───── The data ─────

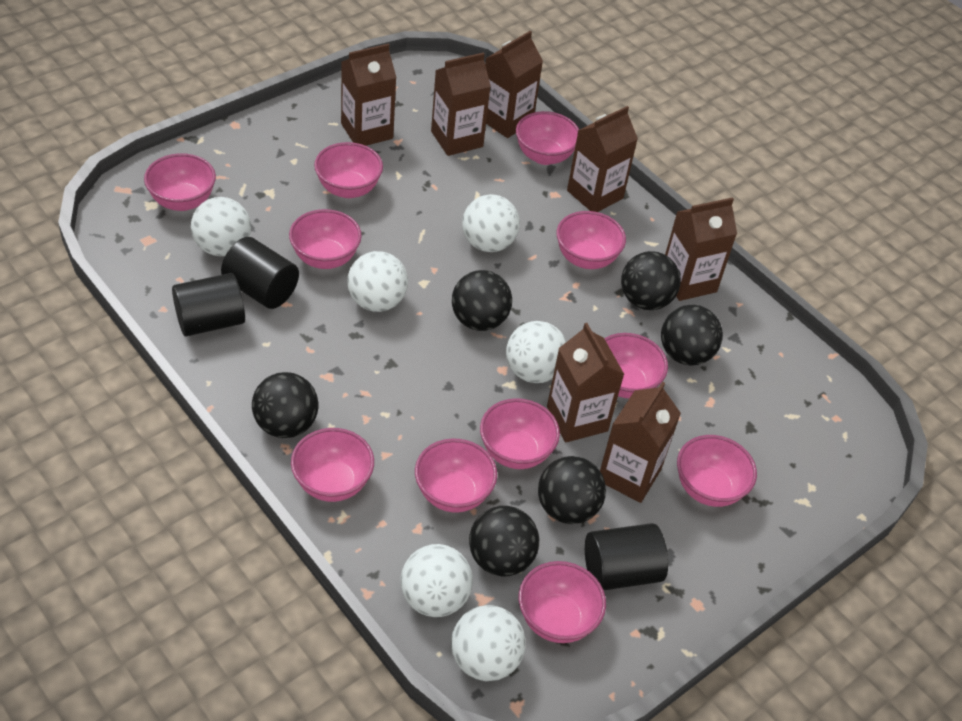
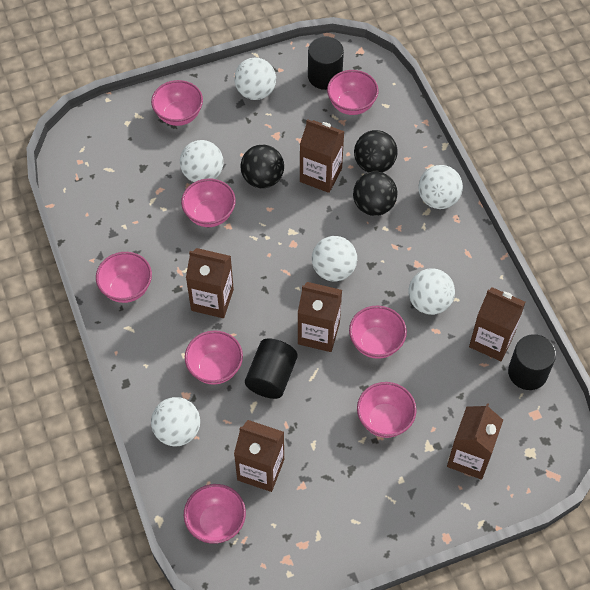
black ball: 6 -> 3
brown carton: 7 -> 6
pink bowl: 11 -> 8

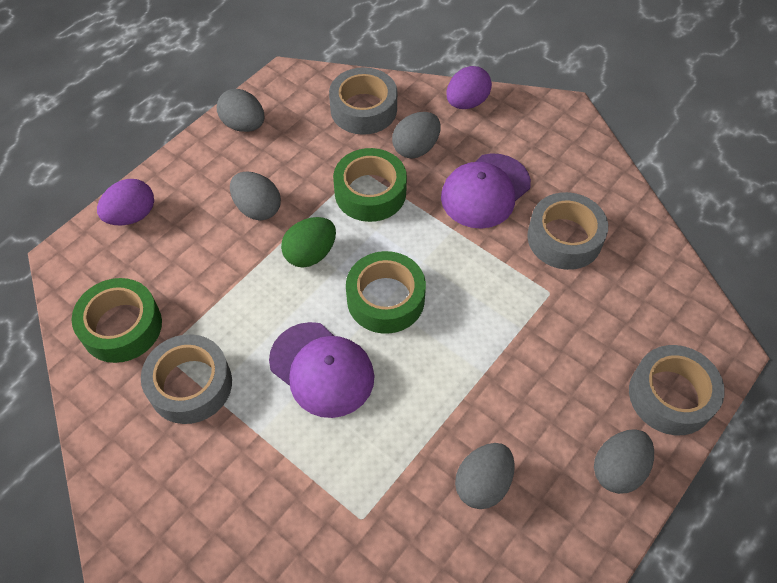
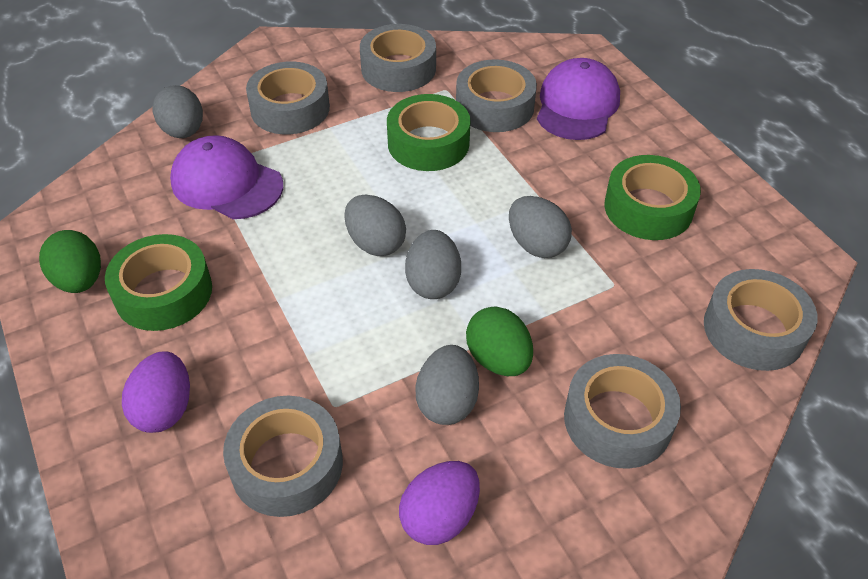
green egg: 1 -> 2
grey tape: 4 -> 6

─────

Your instructions: Output each entry exactly. Skip the pictures.

Response box:
black ball: 6 -> 3
brown carton: 7 -> 6
pink bowl: 11 -> 8

green egg: 1 -> 2
grey tape: 4 -> 6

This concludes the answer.